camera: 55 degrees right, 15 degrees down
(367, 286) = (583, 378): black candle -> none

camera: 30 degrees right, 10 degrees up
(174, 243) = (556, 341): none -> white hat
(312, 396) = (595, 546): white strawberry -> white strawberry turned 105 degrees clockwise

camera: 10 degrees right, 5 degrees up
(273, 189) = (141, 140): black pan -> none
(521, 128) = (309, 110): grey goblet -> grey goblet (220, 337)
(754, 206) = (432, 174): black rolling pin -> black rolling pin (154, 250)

__Aim of the exercise__.
Go through the records above. Copy each line in which the string "white" appears.

__Response__.
(174, 243) = (556, 341): none -> white hat
(312, 396) = (595, 546): white strawberry -> white strawberry turned 105 degrees clockwise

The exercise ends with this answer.